[MATERIAL SHOWN]

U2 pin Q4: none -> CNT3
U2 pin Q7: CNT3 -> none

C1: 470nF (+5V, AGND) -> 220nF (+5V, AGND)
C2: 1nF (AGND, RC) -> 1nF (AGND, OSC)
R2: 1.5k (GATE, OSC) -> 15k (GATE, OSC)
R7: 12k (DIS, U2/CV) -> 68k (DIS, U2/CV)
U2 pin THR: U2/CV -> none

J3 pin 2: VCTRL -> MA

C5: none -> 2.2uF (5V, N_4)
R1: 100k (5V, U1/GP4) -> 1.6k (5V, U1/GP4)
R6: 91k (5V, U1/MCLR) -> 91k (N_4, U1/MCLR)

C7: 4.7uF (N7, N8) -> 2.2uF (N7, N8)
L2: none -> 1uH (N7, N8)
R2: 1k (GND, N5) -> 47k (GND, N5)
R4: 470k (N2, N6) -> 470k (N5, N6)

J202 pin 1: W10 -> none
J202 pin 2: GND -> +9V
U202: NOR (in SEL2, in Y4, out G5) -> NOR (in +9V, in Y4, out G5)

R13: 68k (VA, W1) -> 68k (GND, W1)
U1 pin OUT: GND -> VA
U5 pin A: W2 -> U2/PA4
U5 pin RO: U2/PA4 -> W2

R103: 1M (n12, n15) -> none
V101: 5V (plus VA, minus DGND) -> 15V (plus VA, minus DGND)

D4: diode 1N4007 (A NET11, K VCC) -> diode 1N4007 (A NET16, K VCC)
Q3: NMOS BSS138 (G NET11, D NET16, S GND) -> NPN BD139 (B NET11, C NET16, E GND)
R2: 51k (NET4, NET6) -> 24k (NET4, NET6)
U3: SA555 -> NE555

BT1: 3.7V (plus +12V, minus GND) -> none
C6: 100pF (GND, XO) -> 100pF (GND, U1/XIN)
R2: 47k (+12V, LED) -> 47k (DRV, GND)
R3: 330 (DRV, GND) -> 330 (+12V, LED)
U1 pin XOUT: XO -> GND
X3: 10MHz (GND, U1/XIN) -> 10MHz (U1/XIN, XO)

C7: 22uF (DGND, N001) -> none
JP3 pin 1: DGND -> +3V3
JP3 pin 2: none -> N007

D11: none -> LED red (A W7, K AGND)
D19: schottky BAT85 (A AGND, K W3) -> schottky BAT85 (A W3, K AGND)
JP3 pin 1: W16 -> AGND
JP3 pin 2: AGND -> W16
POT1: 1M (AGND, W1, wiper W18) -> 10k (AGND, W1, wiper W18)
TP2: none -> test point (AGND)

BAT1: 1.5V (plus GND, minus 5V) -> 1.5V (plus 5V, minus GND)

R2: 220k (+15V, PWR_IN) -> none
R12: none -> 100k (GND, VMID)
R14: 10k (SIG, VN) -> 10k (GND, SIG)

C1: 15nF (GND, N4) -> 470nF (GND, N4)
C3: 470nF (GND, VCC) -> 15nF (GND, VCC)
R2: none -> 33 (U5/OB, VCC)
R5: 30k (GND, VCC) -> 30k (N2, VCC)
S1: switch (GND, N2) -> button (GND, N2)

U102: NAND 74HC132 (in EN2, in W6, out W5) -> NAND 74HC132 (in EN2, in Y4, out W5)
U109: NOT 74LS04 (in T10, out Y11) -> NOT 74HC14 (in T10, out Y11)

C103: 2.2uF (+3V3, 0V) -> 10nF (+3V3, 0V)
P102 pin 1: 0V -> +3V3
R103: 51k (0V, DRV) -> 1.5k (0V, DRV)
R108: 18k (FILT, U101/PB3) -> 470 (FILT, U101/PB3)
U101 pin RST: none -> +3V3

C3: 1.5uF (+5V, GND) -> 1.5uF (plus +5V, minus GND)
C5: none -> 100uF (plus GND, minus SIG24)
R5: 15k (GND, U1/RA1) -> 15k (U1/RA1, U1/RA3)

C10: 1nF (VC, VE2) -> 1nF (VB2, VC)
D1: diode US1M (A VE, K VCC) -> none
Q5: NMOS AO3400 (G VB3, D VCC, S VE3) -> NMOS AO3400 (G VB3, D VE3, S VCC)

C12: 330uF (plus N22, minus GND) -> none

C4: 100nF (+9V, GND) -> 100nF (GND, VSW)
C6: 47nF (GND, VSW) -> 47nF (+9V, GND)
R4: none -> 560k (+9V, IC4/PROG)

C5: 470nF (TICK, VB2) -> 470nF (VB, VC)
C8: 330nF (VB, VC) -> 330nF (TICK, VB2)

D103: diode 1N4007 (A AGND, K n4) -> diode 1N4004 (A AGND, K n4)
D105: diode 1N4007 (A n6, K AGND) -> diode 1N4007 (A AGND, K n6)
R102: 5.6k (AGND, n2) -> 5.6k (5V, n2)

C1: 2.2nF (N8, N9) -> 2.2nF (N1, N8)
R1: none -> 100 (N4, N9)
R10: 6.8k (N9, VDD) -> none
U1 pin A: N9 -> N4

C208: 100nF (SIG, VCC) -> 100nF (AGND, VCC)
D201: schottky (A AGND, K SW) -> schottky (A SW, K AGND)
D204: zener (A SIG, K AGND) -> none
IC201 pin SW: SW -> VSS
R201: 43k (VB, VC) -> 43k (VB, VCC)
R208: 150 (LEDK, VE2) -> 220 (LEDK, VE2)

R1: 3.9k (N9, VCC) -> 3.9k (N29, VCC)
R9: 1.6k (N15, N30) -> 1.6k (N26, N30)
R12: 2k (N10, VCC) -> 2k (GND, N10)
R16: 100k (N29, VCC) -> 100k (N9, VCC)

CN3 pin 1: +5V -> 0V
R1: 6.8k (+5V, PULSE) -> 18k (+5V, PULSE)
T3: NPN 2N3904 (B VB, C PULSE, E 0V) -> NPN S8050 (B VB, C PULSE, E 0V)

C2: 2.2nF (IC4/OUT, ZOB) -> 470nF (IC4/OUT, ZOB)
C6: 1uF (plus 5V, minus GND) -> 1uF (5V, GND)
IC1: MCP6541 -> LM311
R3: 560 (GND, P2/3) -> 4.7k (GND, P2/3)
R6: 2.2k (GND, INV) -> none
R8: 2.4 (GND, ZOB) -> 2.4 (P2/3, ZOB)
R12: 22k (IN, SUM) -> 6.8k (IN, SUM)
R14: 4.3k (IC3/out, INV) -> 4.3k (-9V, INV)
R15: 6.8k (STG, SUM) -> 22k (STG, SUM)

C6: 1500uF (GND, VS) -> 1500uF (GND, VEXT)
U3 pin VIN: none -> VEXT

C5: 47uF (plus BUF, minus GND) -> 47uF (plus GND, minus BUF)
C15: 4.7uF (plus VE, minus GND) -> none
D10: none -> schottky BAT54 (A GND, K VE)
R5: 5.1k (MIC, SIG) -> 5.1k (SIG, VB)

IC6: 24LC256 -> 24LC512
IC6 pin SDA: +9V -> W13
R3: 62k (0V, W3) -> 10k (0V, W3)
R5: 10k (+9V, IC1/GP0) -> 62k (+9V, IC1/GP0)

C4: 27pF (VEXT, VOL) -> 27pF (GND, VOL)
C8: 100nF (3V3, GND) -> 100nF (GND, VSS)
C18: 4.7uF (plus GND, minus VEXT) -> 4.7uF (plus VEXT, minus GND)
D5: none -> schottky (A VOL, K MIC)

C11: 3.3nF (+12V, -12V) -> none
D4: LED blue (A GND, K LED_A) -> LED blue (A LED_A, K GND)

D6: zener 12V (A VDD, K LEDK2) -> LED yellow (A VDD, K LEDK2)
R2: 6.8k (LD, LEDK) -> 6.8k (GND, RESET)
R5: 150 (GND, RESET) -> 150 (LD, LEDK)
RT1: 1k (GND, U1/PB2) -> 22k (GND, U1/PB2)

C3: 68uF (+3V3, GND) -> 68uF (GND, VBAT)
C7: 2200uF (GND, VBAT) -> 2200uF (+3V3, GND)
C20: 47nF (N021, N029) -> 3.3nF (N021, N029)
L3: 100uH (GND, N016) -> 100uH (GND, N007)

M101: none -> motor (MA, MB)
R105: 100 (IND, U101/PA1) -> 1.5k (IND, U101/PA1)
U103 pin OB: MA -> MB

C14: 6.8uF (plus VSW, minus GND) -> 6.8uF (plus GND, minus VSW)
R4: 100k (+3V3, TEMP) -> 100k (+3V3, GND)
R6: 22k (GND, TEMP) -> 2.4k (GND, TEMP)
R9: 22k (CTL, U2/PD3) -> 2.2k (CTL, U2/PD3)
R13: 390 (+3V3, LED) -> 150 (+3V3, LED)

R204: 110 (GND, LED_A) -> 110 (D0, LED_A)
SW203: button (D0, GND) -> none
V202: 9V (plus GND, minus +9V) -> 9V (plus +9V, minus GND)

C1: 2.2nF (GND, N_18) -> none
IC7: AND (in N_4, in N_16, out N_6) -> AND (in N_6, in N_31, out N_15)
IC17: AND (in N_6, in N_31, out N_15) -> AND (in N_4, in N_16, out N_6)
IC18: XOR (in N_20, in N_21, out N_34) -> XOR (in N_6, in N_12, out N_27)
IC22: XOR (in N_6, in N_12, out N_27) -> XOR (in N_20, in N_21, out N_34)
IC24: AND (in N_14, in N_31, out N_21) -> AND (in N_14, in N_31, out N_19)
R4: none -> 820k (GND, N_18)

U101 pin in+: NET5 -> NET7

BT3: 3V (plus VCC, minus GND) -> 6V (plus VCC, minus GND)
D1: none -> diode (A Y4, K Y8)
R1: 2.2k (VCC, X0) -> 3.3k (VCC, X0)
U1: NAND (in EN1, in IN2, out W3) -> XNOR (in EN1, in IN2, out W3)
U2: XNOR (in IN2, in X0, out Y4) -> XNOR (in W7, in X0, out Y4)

[/MATERIAL SHOWN]

== WORK TO BE COMPLETED ==
Taking the entries above, print exactly the lines starting at the line with "R5: 30k (GND, VCC) -> 30k (N2, VCC)" and ending at the line with "P102 pin 1: 0V -> +3V3", both included.

== ANSWER AREA ==
R5: 30k (GND, VCC) -> 30k (N2, VCC)
S1: switch (GND, N2) -> button (GND, N2)

U102: NAND 74HC132 (in EN2, in W6, out W5) -> NAND 74HC132 (in EN2, in Y4, out W5)
U109: NOT 74LS04 (in T10, out Y11) -> NOT 74HC14 (in T10, out Y11)

C103: 2.2uF (+3V3, 0V) -> 10nF (+3V3, 0V)
P102 pin 1: 0V -> +3V3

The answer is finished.